Information given START

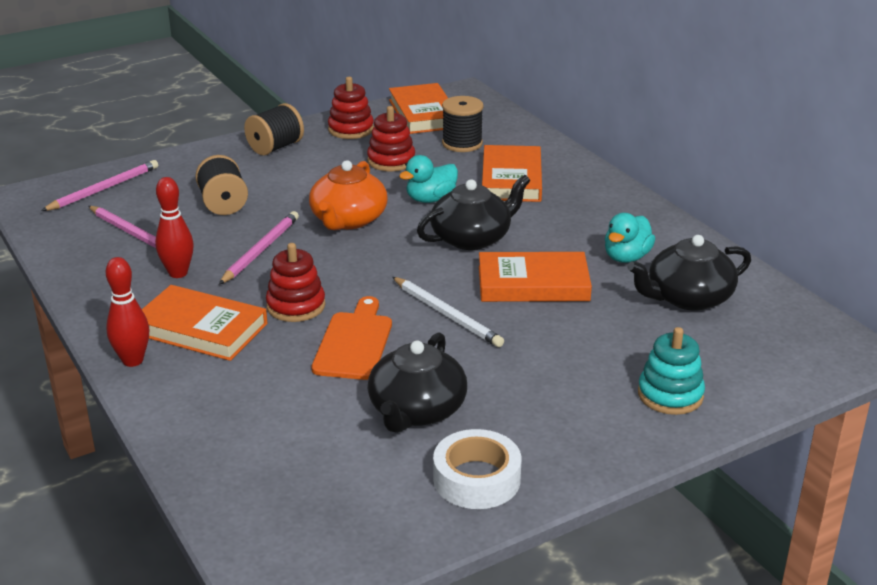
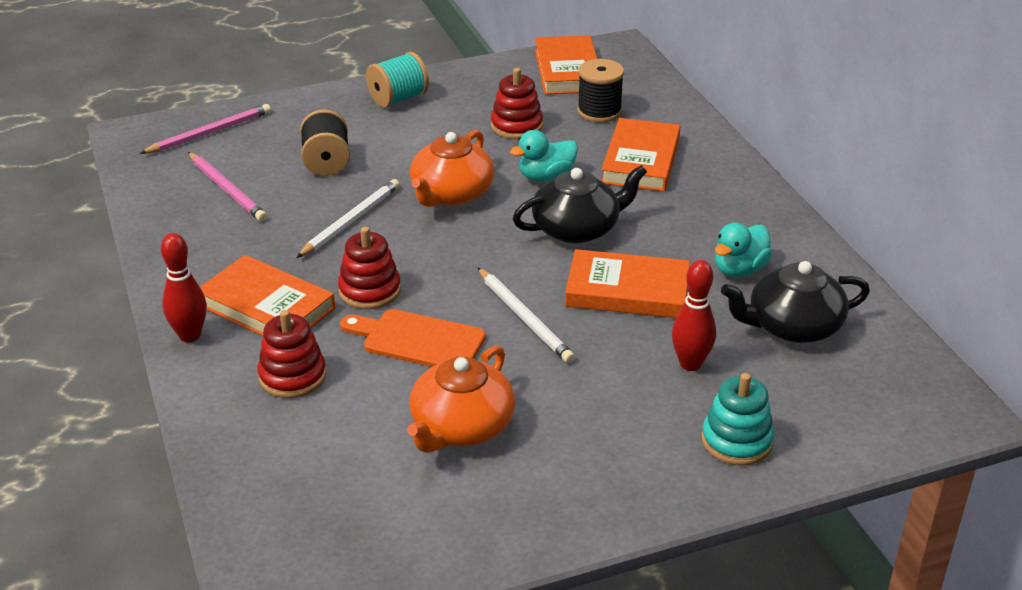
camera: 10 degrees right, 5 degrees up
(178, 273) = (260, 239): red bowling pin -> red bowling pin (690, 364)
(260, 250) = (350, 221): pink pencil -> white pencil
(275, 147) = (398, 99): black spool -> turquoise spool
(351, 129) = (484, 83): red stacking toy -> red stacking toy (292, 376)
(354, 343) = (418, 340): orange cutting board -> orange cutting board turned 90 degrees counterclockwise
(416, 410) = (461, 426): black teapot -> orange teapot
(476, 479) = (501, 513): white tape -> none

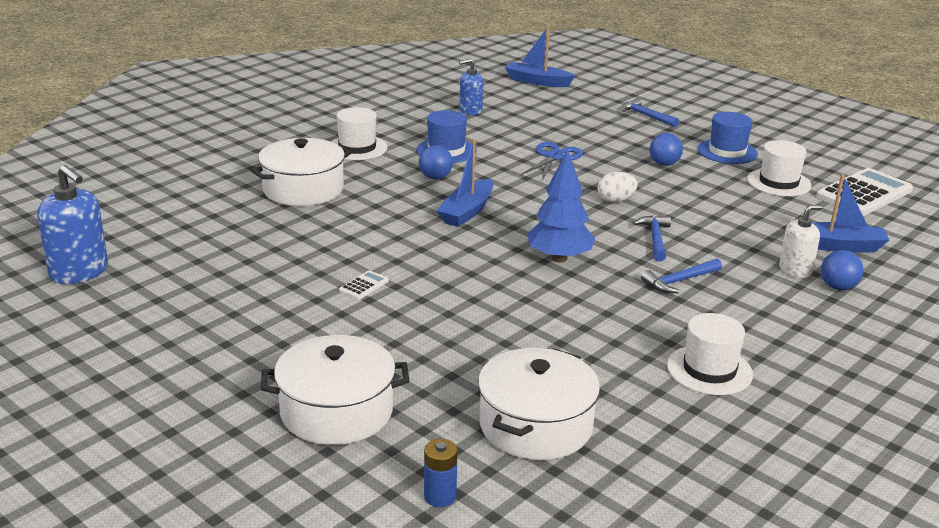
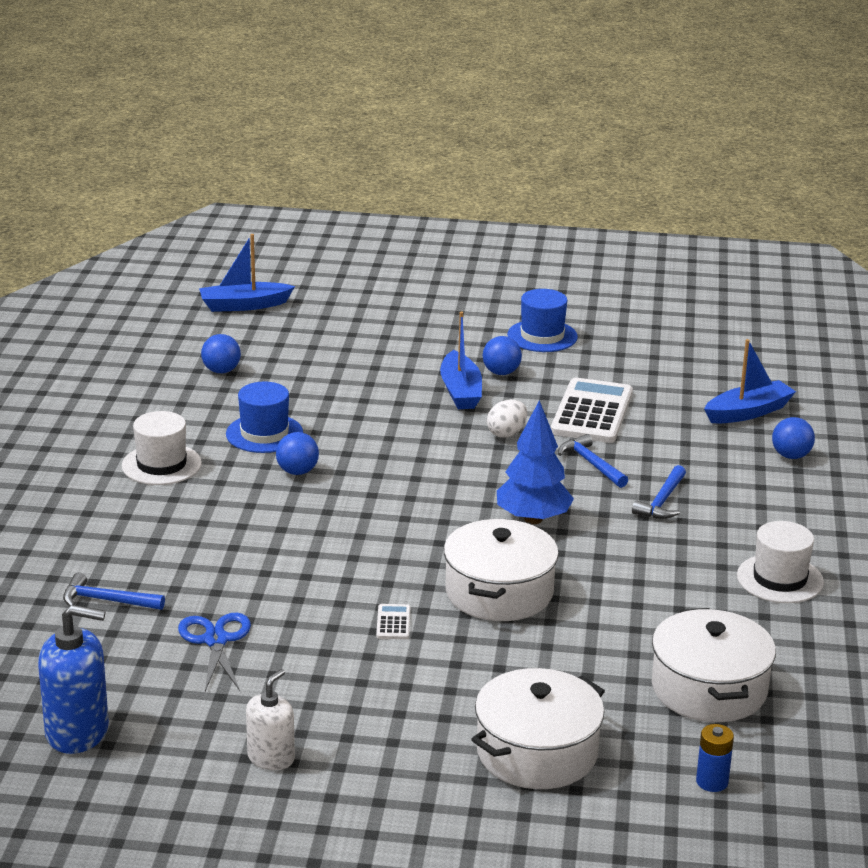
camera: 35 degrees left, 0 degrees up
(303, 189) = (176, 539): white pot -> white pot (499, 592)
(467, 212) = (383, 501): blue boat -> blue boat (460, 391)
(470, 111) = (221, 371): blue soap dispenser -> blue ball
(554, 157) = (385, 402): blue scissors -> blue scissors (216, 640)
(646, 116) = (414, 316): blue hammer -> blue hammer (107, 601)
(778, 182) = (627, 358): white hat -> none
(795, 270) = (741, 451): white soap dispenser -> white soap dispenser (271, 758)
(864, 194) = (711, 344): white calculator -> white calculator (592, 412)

Information given END

> **The task**
Write every line above out again exactly; pictures do not belong in the copy.

> **Solved exercise**
camera: 10 degrees right, 5 degrees up
(178, 273) = (260, 239): red bowling pin -> red bowling pin (690, 364)
(260, 250) = (350, 221): pink pencil -> white pencil
(275, 147) = (398, 99): black spool -> turquoise spool
(351, 129) = (484, 83): red stacking toy -> red stacking toy (292, 376)
(354, 343) = (418, 340): orange cutting board -> orange cutting board turned 90 degrees counterclockwise
(416, 410) = (461, 426): black teapot -> orange teapot
(476, 479) = (501, 513): white tape -> none

camera: 35 degrees left, 0 degrees up
(303, 189) = (176, 539): white pot -> white pot (499, 592)
(467, 212) = (383, 501): blue boat -> blue boat (460, 391)
(470, 111) = (221, 371): blue soap dispenser -> blue ball
(554, 157) = (385, 402): blue scissors -> blue scissors (216, 640)
(646, 116) = (414, 316): blue hammer -> blue hammer (107, 601)
(778, 182) = (627, 358): white hat -> none
(795, 270) = (741, 451): white soap dispenser -> white soap dispenser (271, 758)
(864, 194) = (711, 344): white calculator -> white calculator (592, 412)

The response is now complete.